### EXERCISE AIM
Where a line below includes the word "left", copy that line.

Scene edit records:

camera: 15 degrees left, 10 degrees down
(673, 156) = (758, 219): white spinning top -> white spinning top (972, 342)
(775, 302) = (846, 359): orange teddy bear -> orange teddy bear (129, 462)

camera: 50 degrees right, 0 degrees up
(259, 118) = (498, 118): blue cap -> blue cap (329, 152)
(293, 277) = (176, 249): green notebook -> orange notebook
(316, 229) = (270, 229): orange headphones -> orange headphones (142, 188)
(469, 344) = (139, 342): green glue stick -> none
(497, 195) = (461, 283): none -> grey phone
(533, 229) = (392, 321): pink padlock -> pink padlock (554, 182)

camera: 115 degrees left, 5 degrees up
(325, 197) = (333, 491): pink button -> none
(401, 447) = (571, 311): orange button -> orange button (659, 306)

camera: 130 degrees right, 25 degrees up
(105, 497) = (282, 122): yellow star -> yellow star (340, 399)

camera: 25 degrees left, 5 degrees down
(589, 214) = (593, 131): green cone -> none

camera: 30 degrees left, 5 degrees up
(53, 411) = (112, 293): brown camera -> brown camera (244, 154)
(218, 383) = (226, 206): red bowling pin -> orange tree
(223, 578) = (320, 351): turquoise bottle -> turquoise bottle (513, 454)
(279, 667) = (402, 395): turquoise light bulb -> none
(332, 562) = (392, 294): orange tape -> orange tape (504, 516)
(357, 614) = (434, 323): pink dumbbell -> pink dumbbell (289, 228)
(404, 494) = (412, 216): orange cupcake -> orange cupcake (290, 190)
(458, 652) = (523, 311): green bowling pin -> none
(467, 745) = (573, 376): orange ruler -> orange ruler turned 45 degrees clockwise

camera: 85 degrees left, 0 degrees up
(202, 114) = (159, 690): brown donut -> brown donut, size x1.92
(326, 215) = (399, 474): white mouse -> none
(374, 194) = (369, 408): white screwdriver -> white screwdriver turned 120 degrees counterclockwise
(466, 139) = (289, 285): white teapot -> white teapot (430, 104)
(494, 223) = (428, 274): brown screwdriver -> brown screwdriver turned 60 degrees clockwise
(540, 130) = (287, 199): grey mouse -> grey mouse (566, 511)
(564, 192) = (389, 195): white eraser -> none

### REPLY TO THE EXERCISE
camera: 15 degrees left, 10 degrees down
camera: 115 degrees left, 5 degrees up
camera: 25 degrees left, 5 degrees down
camera: 30 degrees left, 5 degrees up
camera: 85 degrees left, 0 degrees up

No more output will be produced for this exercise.